• Material provided:
=======
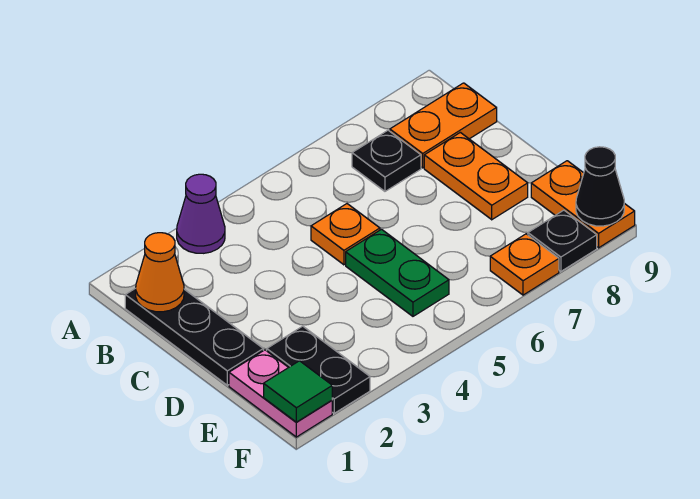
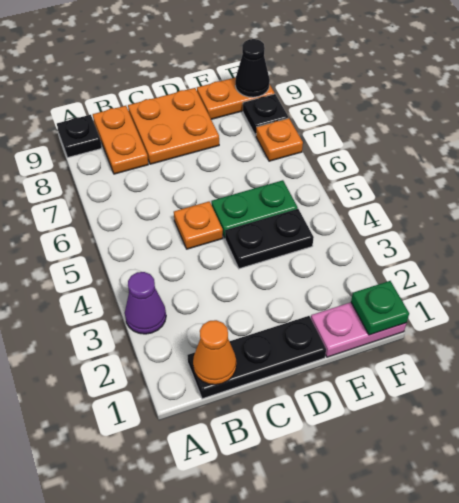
black plate B7 level 1 -> black plate A9 level 1
orange plate C8:D8 level 1 -> orange plate C8:D9 level 1
black plate E2:F2 level 1 -> black plate D4:E4 level 1
green tile F1 level 2 -> green plate F1 level 2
=======
• How to complete this task: Output, and output only, the lines from the one containing "orange plate C8:D8" through the last line of the data above.

• Response to the exercise:
orange plate C8:D8 level 1 -> orange plate C8:D9 level 1
black plate E2:F2 level 1 -> black plate D4:E4 level 1
green tile F1 level 2 -> green plate F1 level 2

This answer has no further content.